— begin DATA RECORDS —
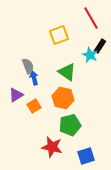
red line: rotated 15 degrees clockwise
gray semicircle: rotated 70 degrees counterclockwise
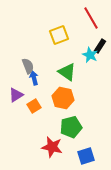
green pentagon: moved 1 px right, 2 px down
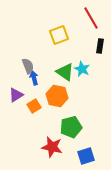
black rectangle: rotated 24 degrees counterclockwise
cyan star: moved 8 px left, 14 px down
green triangle: moved 2 px left
orange hexagon: moved 6 px left, 2 px up
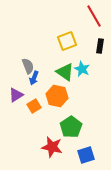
red line: moved 3 px right, 2 px up
yellow square: moved 8 px right, 6 px down
blue arrow: rotated 144 degrees counterclockwise
green pentagon: rotated 20 degrees counterclockwise
blue square: moved 1 px up
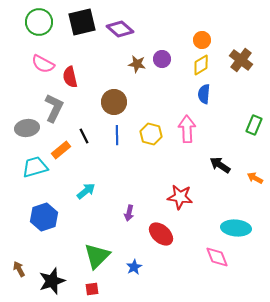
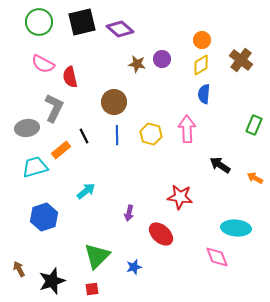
blue star: rotated 14 degrees clockwise
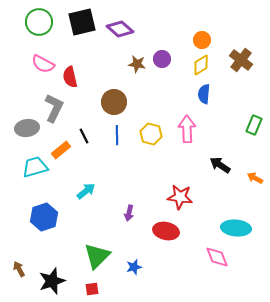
red ellipse: moved 5 px right, 3 px up; rotated 30 degrees counterclockwise
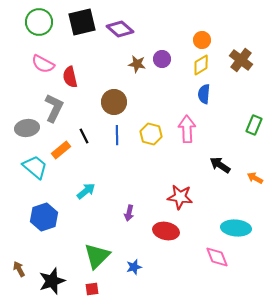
cyan trapezoid: rotated 56 degrees clockwise
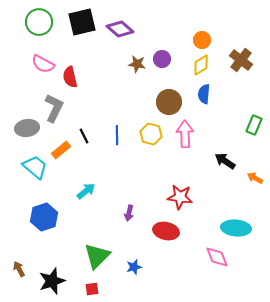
brown circle: moved 55 px right
pink arrow: moved 2 px left, 5 px down
black arrow: moved 5 px right, 4 px up
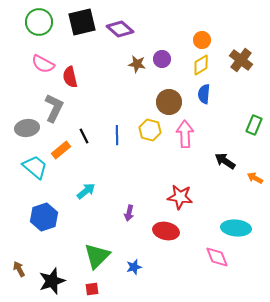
yellow hexagon: moved 1 px left, 4 px up
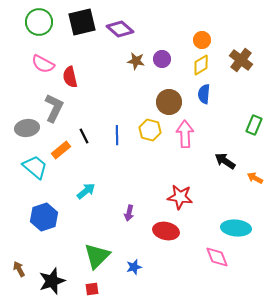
brown star: moved 1 px left, 3 px up
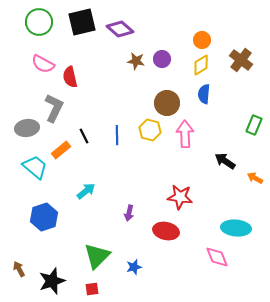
brown circle: moved 2 px left, 1 px down
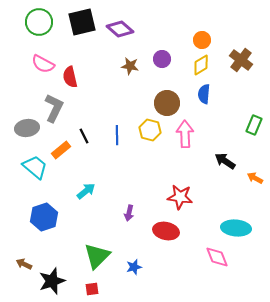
brown star: moved 6 px left, 5 px down
brown arrow: moved 5 px right, 5 px up; rotated 35 degrees counterclockwise
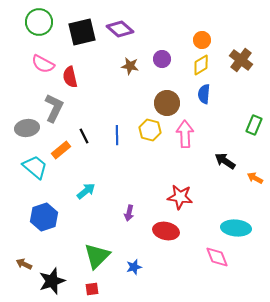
black square: moved 10 px down
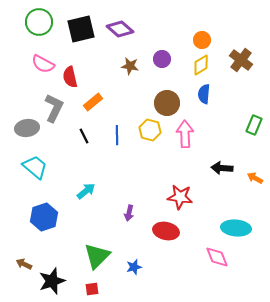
black square: moved 1 px left, 3 px up
orange rectangle: moved 32 px right, 48 px up
black arrow: moved 3 px left, 7 px down; rotated 30 degrees counterclockwise
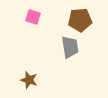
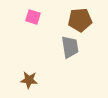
brown star: rotated 12 degrees counterclockwise
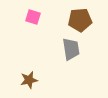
gray trapezoid: moved 1 px right, 2 px down
brown star: rotated 18 degrees counterclockwise
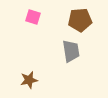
gray trapezoid: moved 2 px down
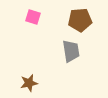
brown star: moved 3 px down
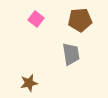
pink square: moved 3 px right, 2 px down; rotated 21 degrees clockwise
gray trapezoid: moved 3 px down
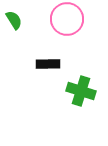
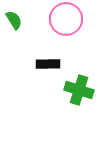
pink circle: moved 1 px left
green cross: moved 2 px left, 1 px up
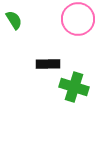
pink circle: moved 12 px right
green cross: moved 5 px left, 3 px up
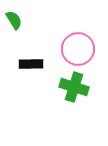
pink circle: moved 30 px down
black rectangle: moved 17 px left
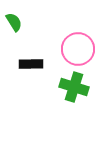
green semicircle: moved 2 px down
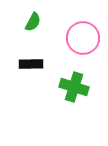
green semicircle: moved 19 px right; rotated 60 degrees clockwise
pink circle: moved 5 px right, 11 px up
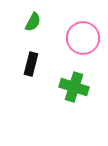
black rectangle: rotated 75 degrees counterclockwise
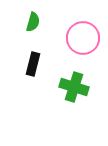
green semicircle: rotated 12 degrees counterclockwise
black rectangle: moved 2 px right
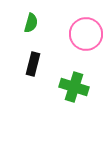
green semicircle: moved 2 px left, 1 px down
pink circle: moved 3 px right, 4 px up
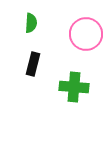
green semicircle: rotated 12 degrees counterclockwise
green cross: rotated 12 degrees counterclockwise
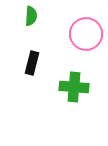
green semicircle: moved 7 px up
black rectangle: moved 1 px left, 1 px up
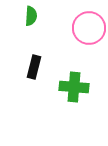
pink circle: moved 3 px right, 6 px up
black rectangle: moved 2 px right, 4 px down
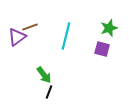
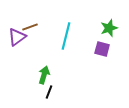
green arrow: rotated 126 degrees counterclockwise
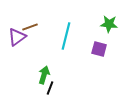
green star: moved 4 px up; rotated 24 degrees clockwise
purple square: moved 3 px left
black line: moved 1 px right, 4 px up
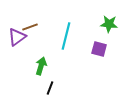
green arrow: moved 3 px left, 9 px up
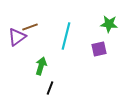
purple square: rotated 28 degrees counterclockwise
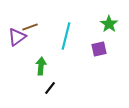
green star: rotated 30 degrees clockwise
green arrow: rotated 12 degrees counterclockwise
black line: rotated 16 degrees clockwise
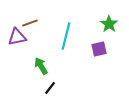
brown line: moved 4 px up
purple triangle: rotated 24 degrees clockwise
green arrow: rotated 36 degrees counterclockwise
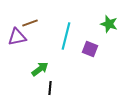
green star: rotated 18 degrees counterclockwise
purple square: moved 9 px left; rotated 35 degrees clockwise
green arrow: moved 1 px left, 3 px down; rotated 84 degrees clockwise
black line: rotated 32 degrees counterclockwise
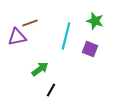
green star: moved 14 px left, 3 px up
black line: moved 1 px right, 2 px down; rotated 24 degrees clockwise
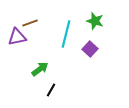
cyan line: moved 2 px up
purple square: rotated 21 degrees clockwise
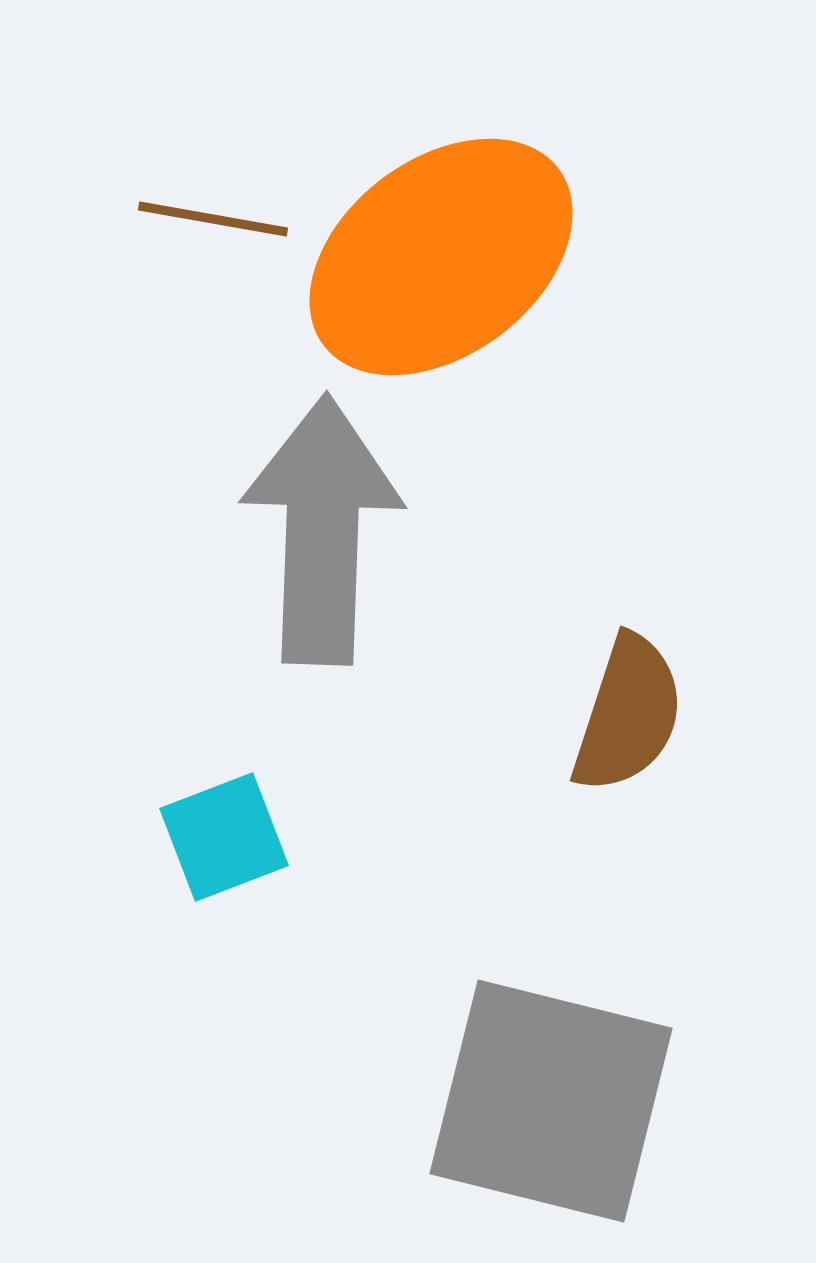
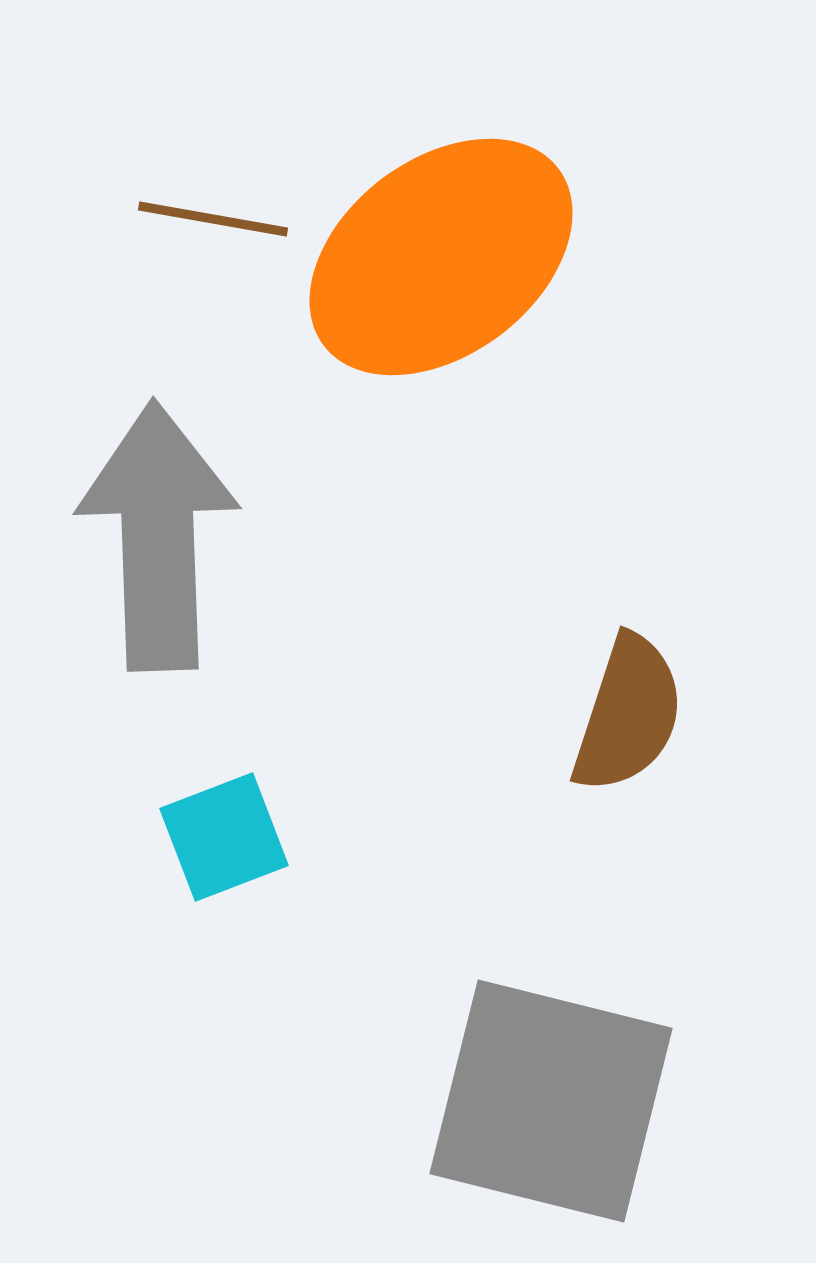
— end DATA RECORDS —
EXERCISE DETAILS.
Please edit the records from the line containing "cyan line: moved 2 px up" through the end of the records, replacing "purple square" with "orange square" and keeping everything else the same. Leave the pictures out of your answer.

THE RESPONSE.
cyan line: moved 2 px up
orange square: rotated 21 degrees clockwise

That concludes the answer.